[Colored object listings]
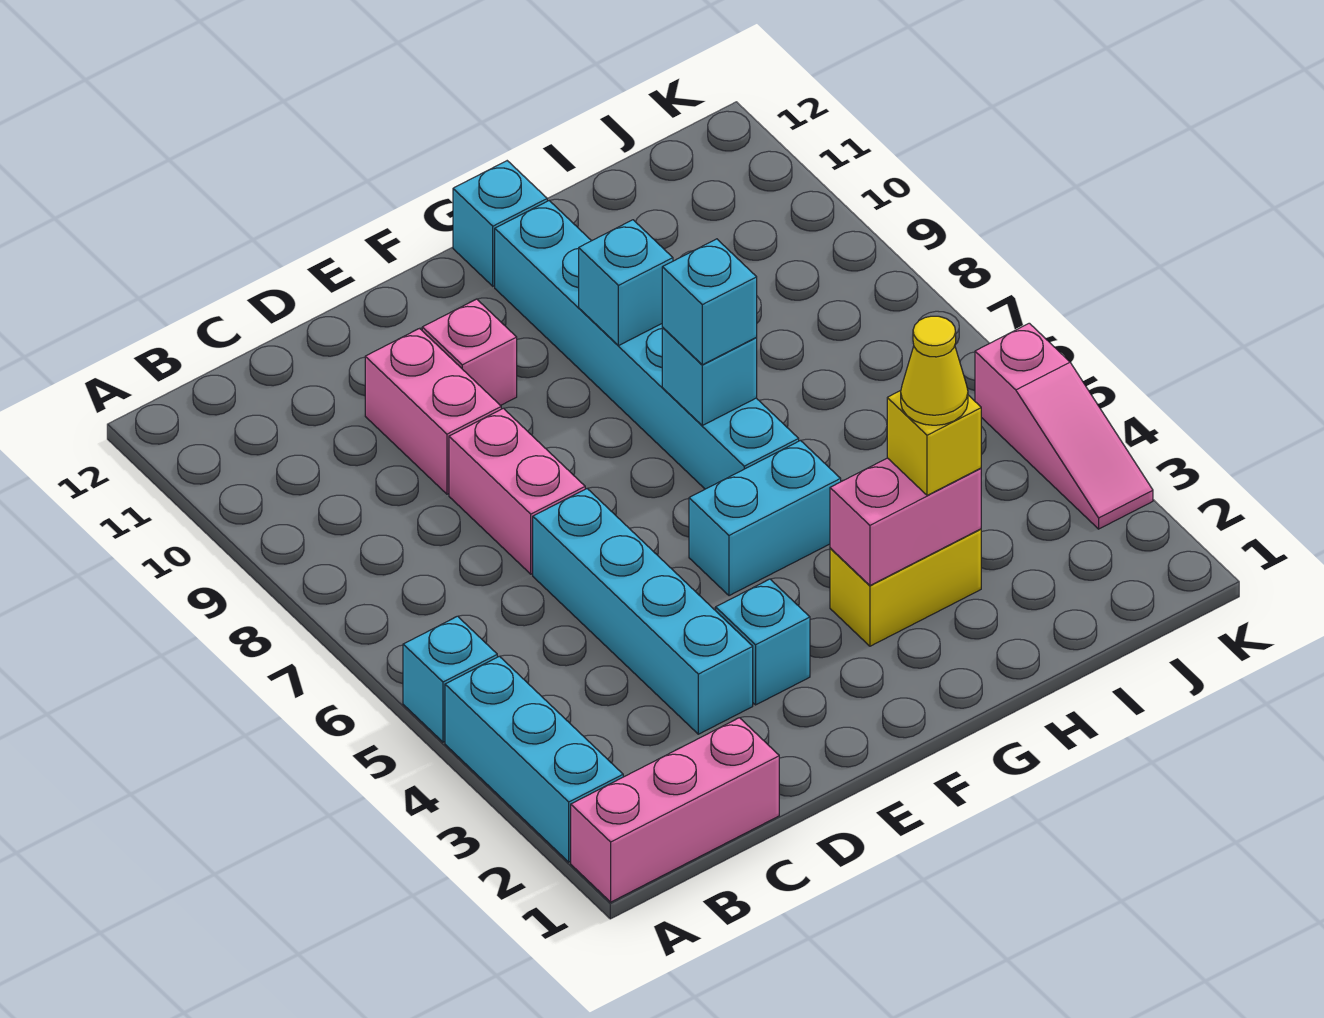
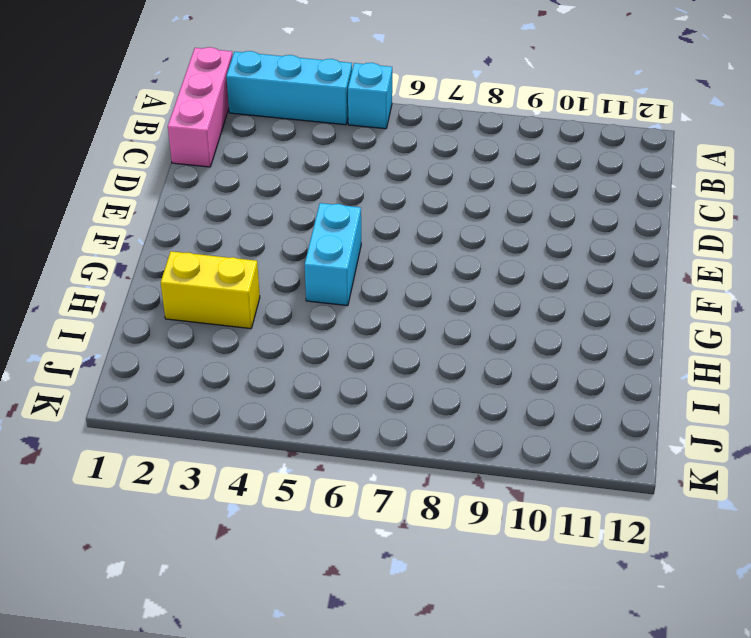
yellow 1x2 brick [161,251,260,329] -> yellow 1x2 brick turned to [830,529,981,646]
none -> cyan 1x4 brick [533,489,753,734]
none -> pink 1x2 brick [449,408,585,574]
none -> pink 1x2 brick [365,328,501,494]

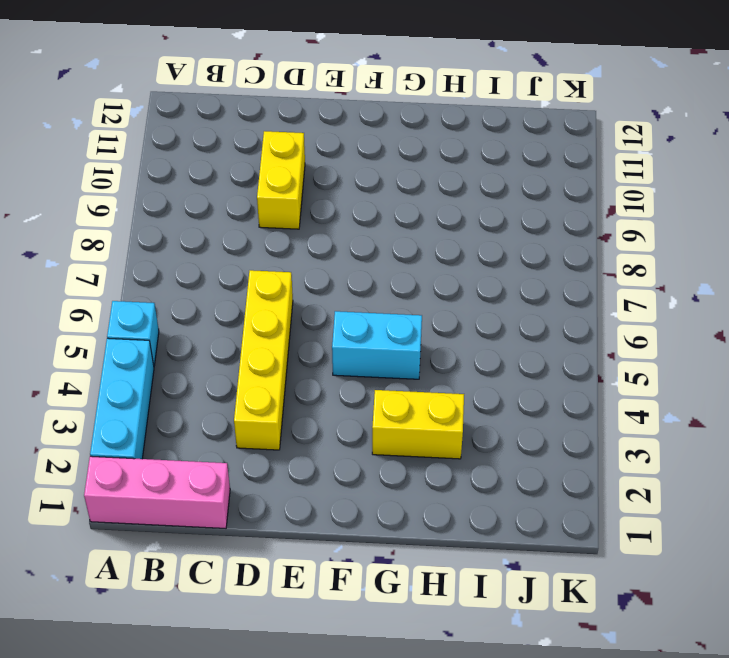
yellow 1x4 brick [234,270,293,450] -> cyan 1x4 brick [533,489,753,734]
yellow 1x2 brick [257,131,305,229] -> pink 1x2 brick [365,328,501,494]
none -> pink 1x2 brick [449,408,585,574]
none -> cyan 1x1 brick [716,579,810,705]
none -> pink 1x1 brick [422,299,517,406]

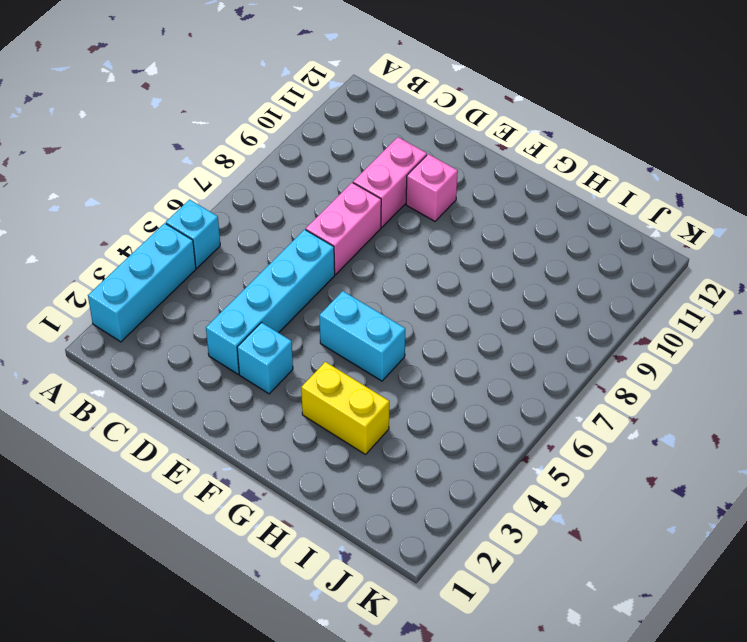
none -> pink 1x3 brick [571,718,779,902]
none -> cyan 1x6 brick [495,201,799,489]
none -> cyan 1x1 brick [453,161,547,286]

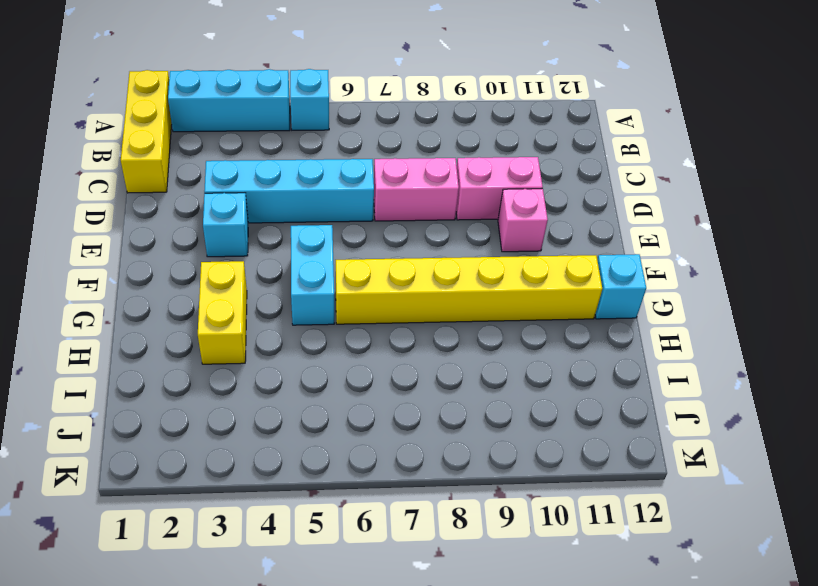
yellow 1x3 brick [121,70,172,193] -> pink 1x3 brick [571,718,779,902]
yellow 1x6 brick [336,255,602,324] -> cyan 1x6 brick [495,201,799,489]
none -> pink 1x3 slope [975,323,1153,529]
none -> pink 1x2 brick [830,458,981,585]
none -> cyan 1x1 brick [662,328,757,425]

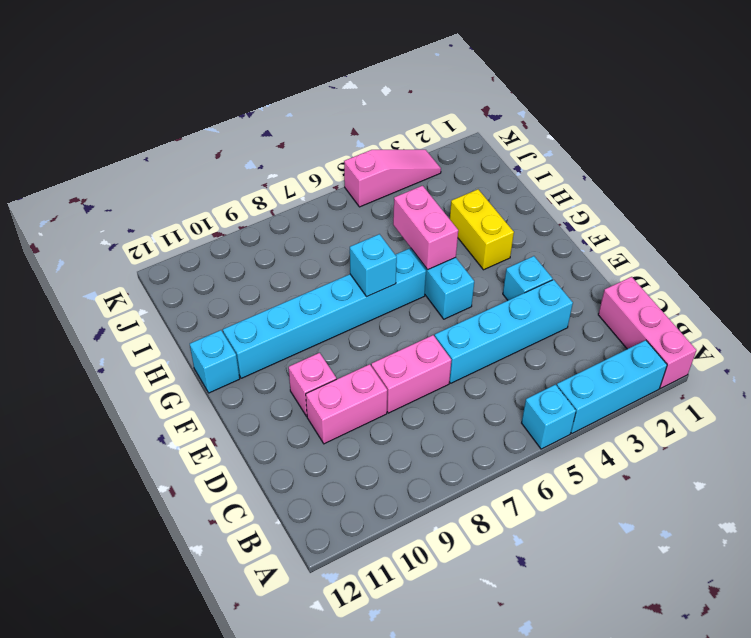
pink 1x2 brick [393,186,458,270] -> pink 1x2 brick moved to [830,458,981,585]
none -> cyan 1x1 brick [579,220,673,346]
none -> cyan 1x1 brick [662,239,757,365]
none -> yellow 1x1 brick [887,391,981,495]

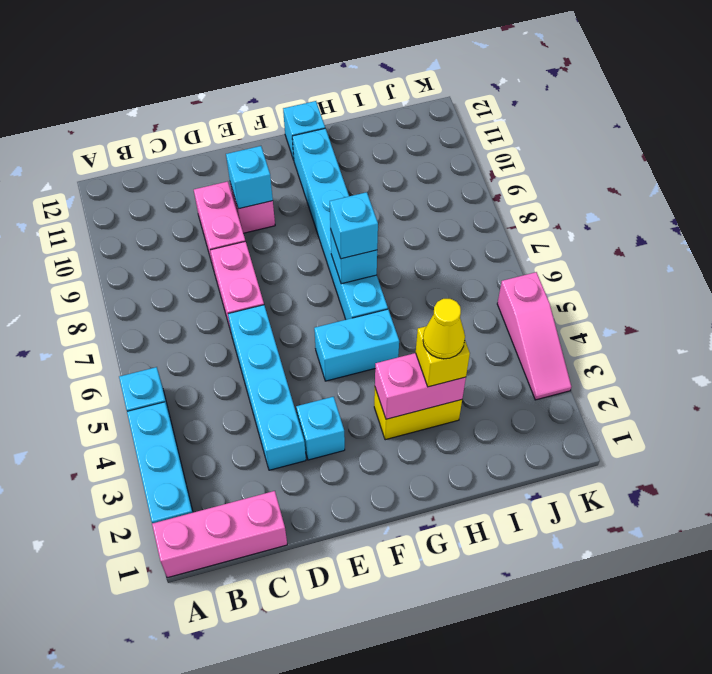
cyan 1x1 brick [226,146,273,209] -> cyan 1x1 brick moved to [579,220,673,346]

* * *

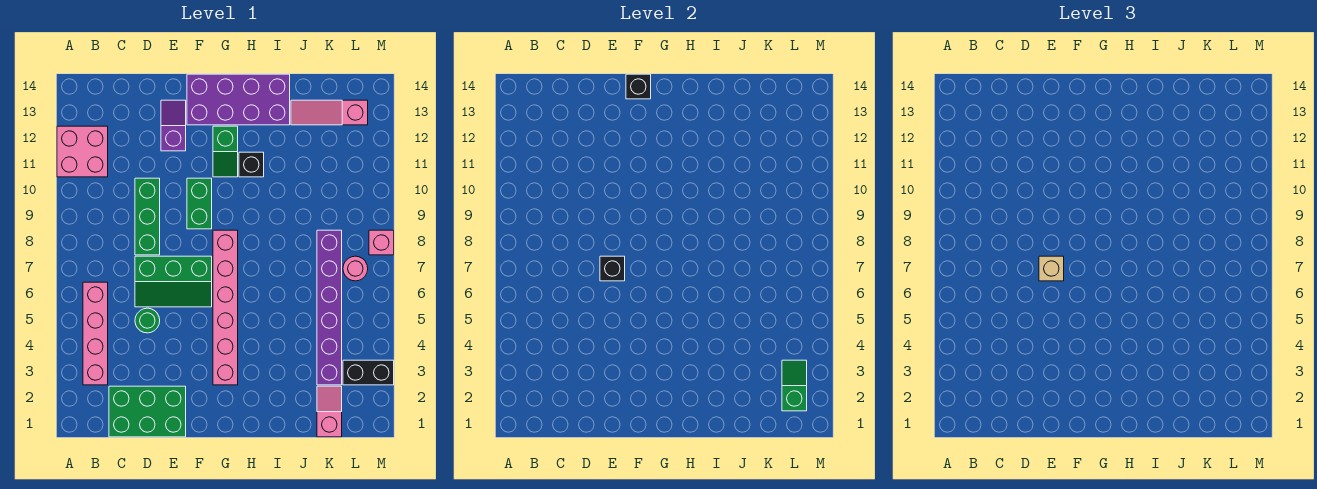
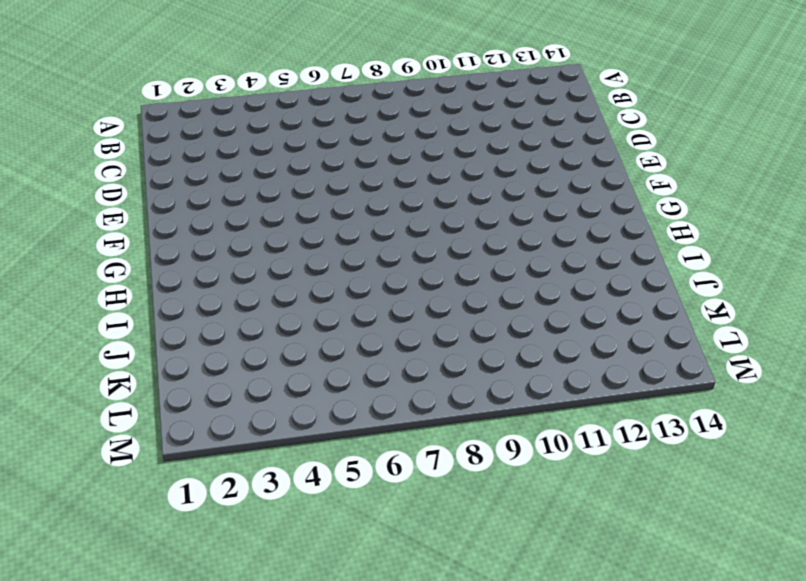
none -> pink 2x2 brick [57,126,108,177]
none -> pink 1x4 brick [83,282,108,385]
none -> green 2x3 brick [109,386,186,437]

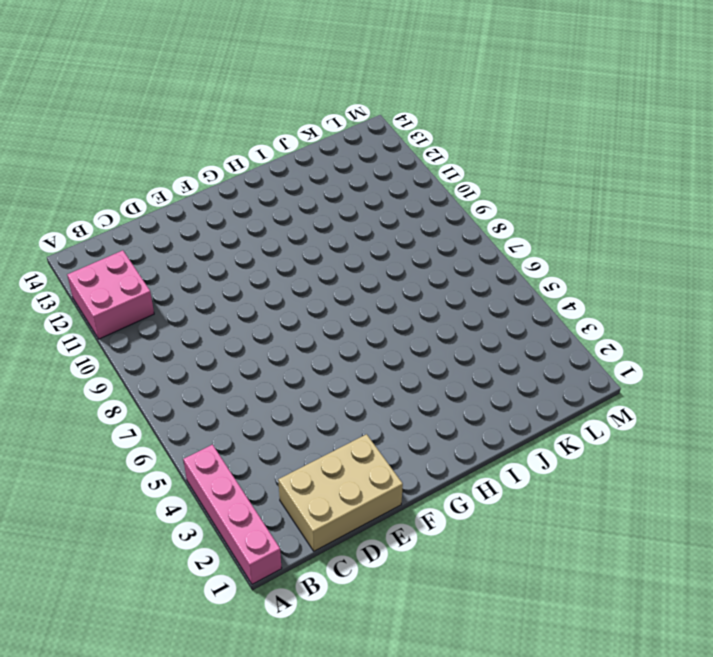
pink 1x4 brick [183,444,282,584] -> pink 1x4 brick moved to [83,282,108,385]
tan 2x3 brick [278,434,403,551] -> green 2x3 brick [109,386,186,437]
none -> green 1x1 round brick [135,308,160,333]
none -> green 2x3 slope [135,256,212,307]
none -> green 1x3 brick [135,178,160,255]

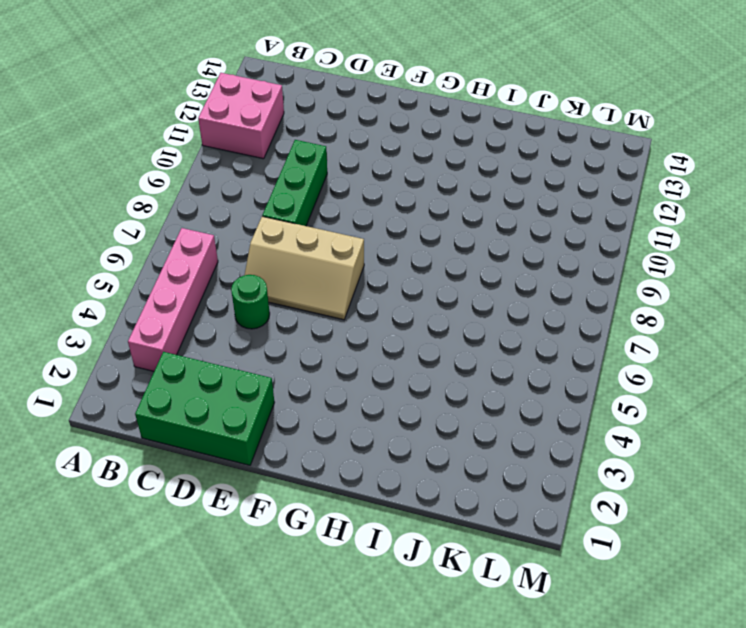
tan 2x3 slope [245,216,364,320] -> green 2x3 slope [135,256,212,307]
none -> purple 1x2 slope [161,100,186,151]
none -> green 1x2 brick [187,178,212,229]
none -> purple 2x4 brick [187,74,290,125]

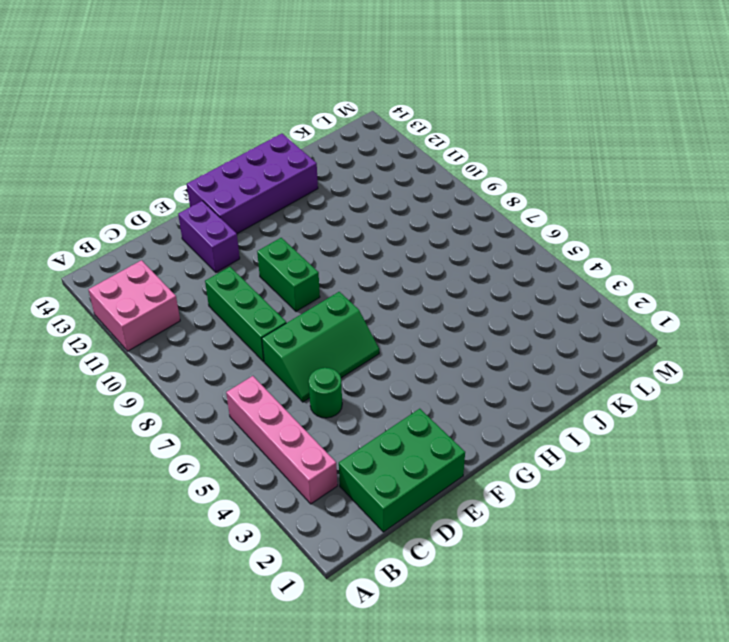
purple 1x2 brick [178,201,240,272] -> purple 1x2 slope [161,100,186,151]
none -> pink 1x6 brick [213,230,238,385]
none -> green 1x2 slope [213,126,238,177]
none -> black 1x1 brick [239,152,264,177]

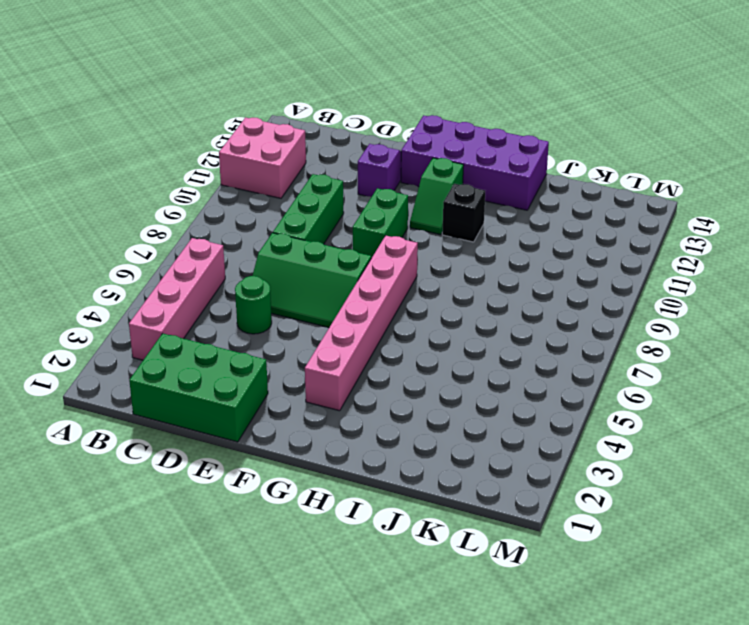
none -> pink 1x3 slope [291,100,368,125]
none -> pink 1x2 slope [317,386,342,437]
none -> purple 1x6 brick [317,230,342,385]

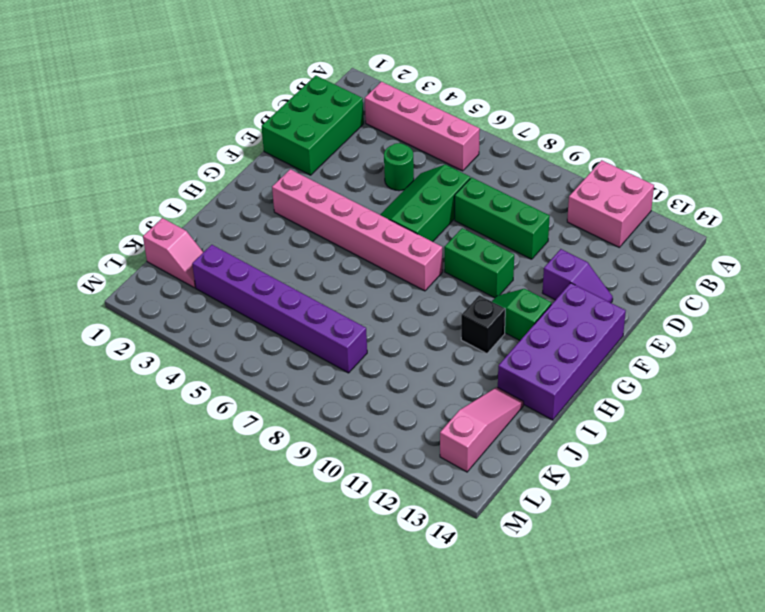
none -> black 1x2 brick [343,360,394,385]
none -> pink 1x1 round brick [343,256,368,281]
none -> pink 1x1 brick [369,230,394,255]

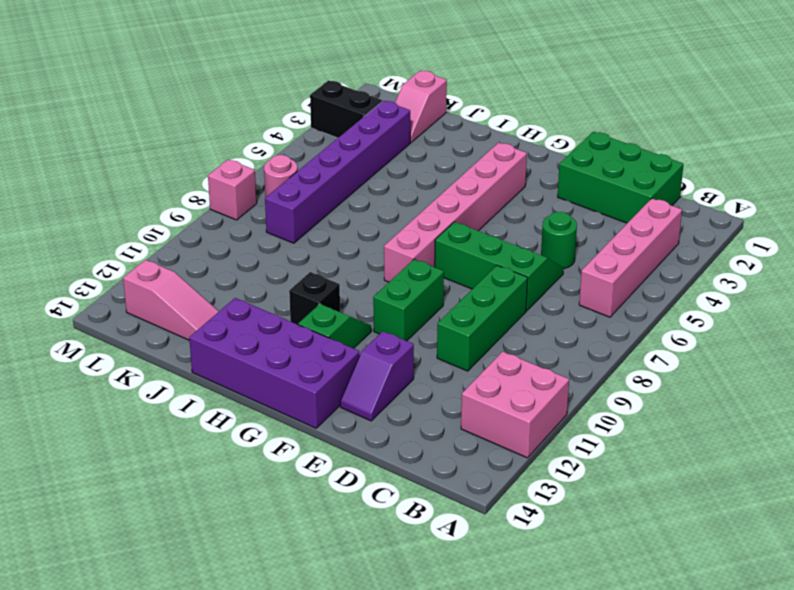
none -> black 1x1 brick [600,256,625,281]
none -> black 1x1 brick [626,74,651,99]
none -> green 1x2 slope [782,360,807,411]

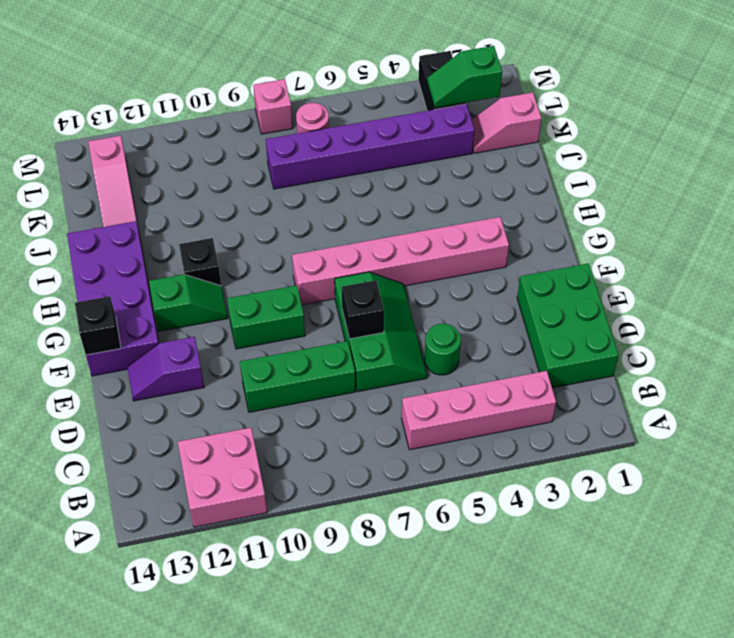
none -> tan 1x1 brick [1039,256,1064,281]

Exercise brief —
Make an exact copy of the lines above, beginning with the line with "none -> cyan 1x1 brick [716,579,810,705]" and ending with the line with "yellow 1x6 brick", and keep the pictures out of it.

Solution to this exercise —
none -> cyan 1x1 brick [716,579,810,705]
none -> pink 1x1 brick [422,299,517,406]

none -> pink 1x3 brick [571,718,779,902]
none -> cyan 1x6 brick [495,201,799,489]
none -> cyan 1x1 brick [453,161,547,286]

yellow 1x3 brick [121,70,172,193] -> pink 1x3 brick [571,718,779,902]
yellow 1x6 brick [336,255,602,324] -> cyan 1x6 brick [495,201,799,489]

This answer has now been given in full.